Material for this exercise ▸
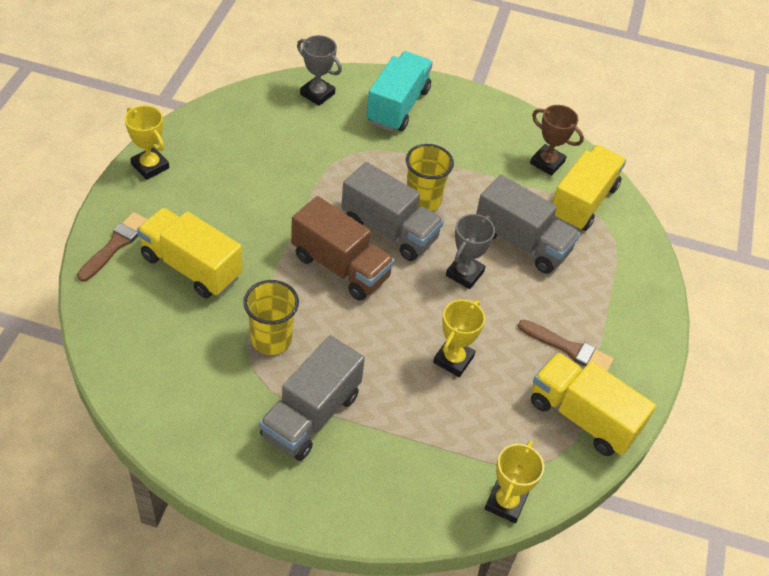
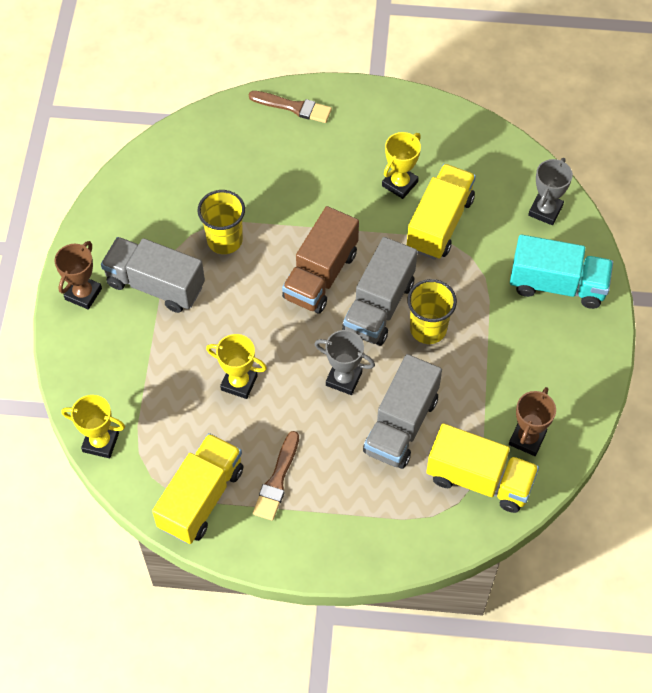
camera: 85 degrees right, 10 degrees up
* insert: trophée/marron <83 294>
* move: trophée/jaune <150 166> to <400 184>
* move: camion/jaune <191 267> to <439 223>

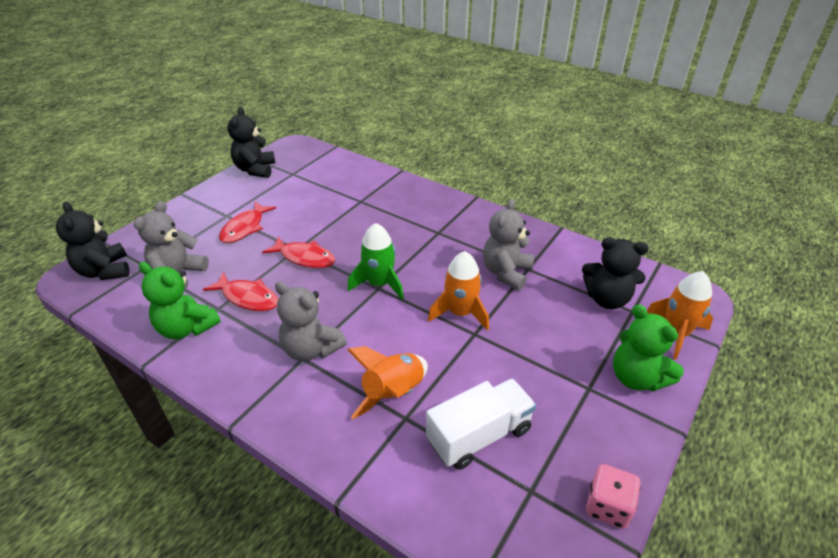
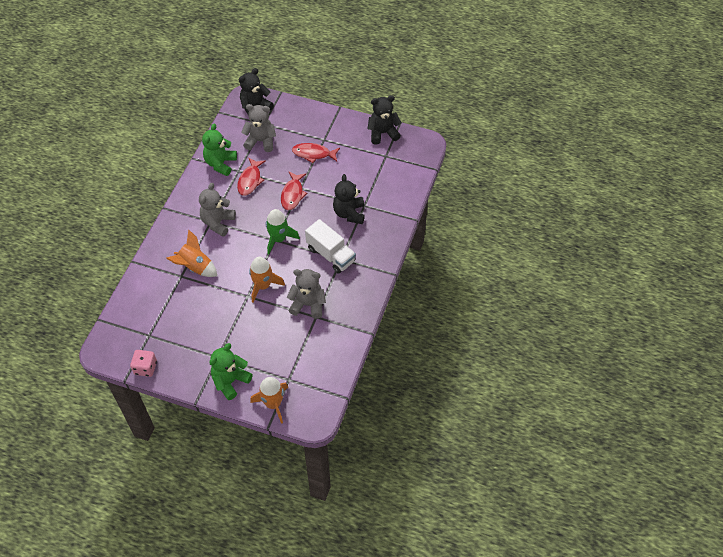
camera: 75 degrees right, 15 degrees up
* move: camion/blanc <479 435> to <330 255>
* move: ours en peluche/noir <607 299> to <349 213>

Problem details ▸ Could you copy each line in the listing above that includes the word "degrees"?

Output below ▸
camera: 85 degrees right, 10 degrees up
camera: 75 degrees right, 15 degrees up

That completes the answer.